● SOURCE MATERIAL:
- - -

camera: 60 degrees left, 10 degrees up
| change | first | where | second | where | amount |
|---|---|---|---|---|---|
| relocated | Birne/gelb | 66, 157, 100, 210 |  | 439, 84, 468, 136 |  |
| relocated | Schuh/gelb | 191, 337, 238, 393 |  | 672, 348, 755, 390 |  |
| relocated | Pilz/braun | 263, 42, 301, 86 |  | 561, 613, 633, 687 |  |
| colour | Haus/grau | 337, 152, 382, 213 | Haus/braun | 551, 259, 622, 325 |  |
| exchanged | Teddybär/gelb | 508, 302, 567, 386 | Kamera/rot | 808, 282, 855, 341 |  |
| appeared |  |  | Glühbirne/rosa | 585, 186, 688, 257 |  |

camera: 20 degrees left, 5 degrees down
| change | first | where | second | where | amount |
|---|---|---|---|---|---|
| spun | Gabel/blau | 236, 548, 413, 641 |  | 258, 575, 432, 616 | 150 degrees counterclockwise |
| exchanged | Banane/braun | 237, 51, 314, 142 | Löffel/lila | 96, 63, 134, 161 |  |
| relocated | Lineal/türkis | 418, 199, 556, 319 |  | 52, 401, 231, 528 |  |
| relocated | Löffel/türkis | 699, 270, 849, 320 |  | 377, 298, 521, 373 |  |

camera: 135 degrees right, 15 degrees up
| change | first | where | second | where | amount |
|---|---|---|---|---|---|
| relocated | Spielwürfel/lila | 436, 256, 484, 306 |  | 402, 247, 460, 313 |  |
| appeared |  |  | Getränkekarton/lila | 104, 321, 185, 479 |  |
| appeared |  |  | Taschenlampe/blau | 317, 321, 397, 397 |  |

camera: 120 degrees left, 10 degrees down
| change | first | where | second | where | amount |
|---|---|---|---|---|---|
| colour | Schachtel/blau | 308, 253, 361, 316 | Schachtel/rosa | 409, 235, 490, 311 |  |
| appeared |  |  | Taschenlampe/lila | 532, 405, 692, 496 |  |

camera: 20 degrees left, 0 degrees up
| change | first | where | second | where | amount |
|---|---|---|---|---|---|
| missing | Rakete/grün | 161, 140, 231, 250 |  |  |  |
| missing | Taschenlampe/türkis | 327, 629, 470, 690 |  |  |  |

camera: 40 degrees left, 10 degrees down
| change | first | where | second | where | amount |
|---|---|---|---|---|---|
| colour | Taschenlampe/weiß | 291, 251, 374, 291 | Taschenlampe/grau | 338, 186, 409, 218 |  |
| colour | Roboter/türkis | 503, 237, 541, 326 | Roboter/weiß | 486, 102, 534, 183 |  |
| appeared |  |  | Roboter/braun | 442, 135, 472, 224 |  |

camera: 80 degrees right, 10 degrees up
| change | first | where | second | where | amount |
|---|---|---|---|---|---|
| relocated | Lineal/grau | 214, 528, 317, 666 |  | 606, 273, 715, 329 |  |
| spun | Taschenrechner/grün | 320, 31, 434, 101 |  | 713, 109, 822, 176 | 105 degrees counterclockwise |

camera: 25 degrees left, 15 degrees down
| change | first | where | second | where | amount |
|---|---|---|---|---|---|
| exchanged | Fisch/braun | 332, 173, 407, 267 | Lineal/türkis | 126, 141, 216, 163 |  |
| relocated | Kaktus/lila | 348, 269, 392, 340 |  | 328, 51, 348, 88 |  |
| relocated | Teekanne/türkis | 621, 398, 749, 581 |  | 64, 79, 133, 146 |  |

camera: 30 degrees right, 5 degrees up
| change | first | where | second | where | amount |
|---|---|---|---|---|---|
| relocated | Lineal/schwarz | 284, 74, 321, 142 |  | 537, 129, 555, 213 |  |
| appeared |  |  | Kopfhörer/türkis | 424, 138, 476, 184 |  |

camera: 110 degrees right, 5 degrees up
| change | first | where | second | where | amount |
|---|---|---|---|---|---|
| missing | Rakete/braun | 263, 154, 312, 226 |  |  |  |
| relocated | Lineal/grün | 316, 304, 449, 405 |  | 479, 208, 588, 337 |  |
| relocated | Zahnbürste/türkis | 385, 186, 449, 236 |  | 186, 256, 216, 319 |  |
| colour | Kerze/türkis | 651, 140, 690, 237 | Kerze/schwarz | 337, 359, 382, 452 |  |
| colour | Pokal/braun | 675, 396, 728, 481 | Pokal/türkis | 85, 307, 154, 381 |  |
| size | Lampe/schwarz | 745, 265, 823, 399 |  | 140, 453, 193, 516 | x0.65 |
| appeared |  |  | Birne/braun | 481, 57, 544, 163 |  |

- - -

Once more, print every line of the material exactly.

● ANSWER TO THIS PROBLEM:
camera: 60 degrees left, 10 degrees up
| change | first | where | second | where | amount |
|---|---|---|---|---|---|
| relocated | Birne/gelb | 66, 157, 100, 210 |  | 439, 84, 468, 136 |  |
| relocated | Schuh/gelb | 191, 337, 238, 393 |  | 672, 348, 755, 390 |  |
| relocated | Pilz/braun | 263, 42, 301, 86 |  | 561, 613, 633, 687 |  |
| colour | Haus/grau | 337, 152, 382, 213 | Haus/braun | 551, 259, 622, 325 |  |
| exchanged | Teddybär/gelb | 508, 302, 567, 386 | Kamera/rot | 808, 282, 855, 341 |  |
| appeared |  |  | Glühbirne/rosa | 585, 186, 688, 257 |  |

camera: 20 degrees left, 5 degrees down
| change | first | where | second | where | amount |
|---|---|---|---|---|---|
| spun | Gabel/blau | 236, 548, 413, 641 |  | 258, 575, 432, 616 | 150 degrees counterclockwise |
| exchanged | Banane/braun | 237, 51, 314, 142 | Löffel/lila | 96, 63, 134, 161 |  |
| relocated | Lineal/türkis | 418, 199, 556, 319 |  | 52, 401, 231, 528 |  |
| relocated | Löffel/türkis | 699, 270, 849, 320 |  | 377, 298, 521, 373 |  |

camera: 135 degrees right, 15 degrees up
| change | first | where | second | where | amount |
|---|---|---|---|---|---|
| relocated | Spielwürfel/lila | 436, 256, 484, 306 |  | 402, 247, 460, 313 |  |
| appeared |  |  | Getränkekarton/lila | 104, 321, 185, 479 |  |
| appeared |  |  | Taschenlampe/blau | 317, 321, 397, 397 |  |

camera: 120 degrees left, 10 degrees down
| change | first | where | second | where | amount |
|---|---|---|---|---|---|
| colour | Schachtel/blau | 308, 253, 361, 316 | Schachtel/rosa | 409, 235, 490, 311 |  |
| appeared |  |  | Taschenlampe/lila | 532, 405, 692, 496 |  |

camera: 20 degrees left, 0 degrees up
| change | first | where | second | where | amount |
|---|---|---|---|---|---|
| missing | Rakete/grün | 161, 140, 231, 250 |  |  |  |
| missing | Taschenlampe/türkis | 327, 629, 470, 690 |  |  |  |

camera: 40 degrees left, 10 degrees down
| change | first | where | second | where | amount |
|---|---|---|---|---|---|
| colour | Taschenlampe/weiß | 291, 251, 374, 291 | Taschenlampe/grau | 338, 186, 409, 218 |  |
| colour | Roboter/türkis | 503, 237, 541, 326 | Roboter/weiß | 486, 102, 534, 183 |  |
| appeared |  |  | Roboter/braun | 442, 135, 472, 224 |  |

camera: 80 degrees right, 10 degrees up
| change | first | where | second | where | amount |
|---|---|---|---|---|---|
| relocated | Lineal/grau | 214, 528, 317, 666 |  | 606, 273, 715, 329 |  |
| spun | Taschenrechner/grün | 320, 31, 434, 101 |  | 713, 109, 822, 176 | 105 degrees counterclockwise |

camera: 25 degrees left, 15 degrees down
| change | first | where | second | where | amount |
|---|---|---|---|---|---|
| exchanged | Fisch/braun | 332, 173, 407, 267 | Lineal/türkis | 126, 141, 216, 163 |  |
| relocated | Kaktus/lila | 348, 269, 392, 340 |  | 328, 51, 348, 88 |  |
| relocated | Teekanne/türkis | 621, 398, 749, 581 |  | 64, 79, 133, 146 |  |

camera: 30 degrees right, 5 degrees up
| change | first | where | second | where | amount |
|---|---|---|---|---|---|
| relocated | Lineal/schwarz | 284, 74, 321, 142 |  | 537, 129, 555, 213 |  |
| appeared |  |  | Kopfhörer/türkis | 424, 138, 476, 184 |  |

camera: 110 degrees right, 5 degrees up
| change | first | where | second | where | amount |
|---|---|---|---|---|---|
| missing | Rakete/braun | 263, 154, 312, 226 |  |  |  |
| relocated | Lineal/grün | 316, 304, 449, 405 |  | 479, 208, 588, 337 |  |
| relocated | Zahnbürste/türkis | 385, 186, 449, 236 |  | 186, 256, 216, 319 |  |
| colour | Kerze/türkis | 651, 140, 690, 237 | Kerze/schwarz | 337, 359, 382, 452 |  |
| colour | Pokal/braun | 675, 396, 728, 481 | Pokal/türkis | 85, 307, 154, 381 |  |
| size | Lampe/schwarz | 745, 265, 823, 399 |  | 140, 453, 193, 516 | x0.65 |
| appeared |  |  | Birne/braun | 481, 57, 544, 163 |  |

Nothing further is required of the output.